• _Task description_: Range to output from the entries below: the line containing "red plate E3:F3" through the line containing "white plate N11 level 2 -> none". Set it down exactly, ends included, nothing else.

• _Source material_:

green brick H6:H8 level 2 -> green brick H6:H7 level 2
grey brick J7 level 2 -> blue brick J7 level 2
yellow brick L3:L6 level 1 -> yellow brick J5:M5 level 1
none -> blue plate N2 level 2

--

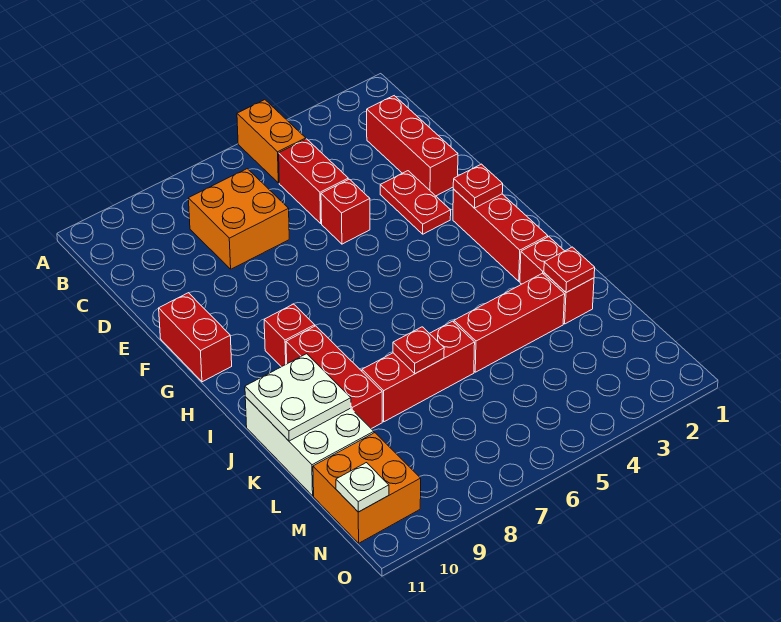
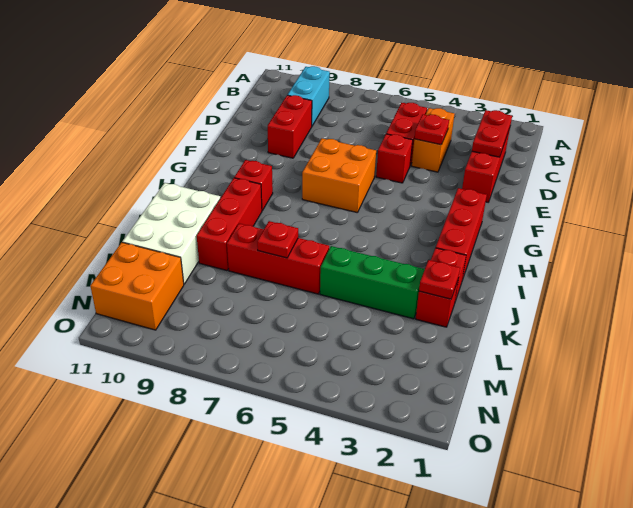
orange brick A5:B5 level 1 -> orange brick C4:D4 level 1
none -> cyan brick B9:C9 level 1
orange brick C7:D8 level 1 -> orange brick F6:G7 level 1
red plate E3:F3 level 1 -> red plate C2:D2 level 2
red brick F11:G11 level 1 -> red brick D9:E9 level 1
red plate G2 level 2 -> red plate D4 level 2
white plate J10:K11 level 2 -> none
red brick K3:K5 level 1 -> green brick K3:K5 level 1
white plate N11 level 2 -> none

• _Exercise response_:
red plate E3:F3 level 1 -> red plate C2:D2 level 2
red brick F11:G11 level 1 -> red brick D9:E9 level 1
red plate G2 level 2 -> red plate D4 level 2
white plate J10:K11 level 2 -> none
red brick K3:K5 level 1 -> green brick K3:K5 level 1
white plate N11 level 2 -> none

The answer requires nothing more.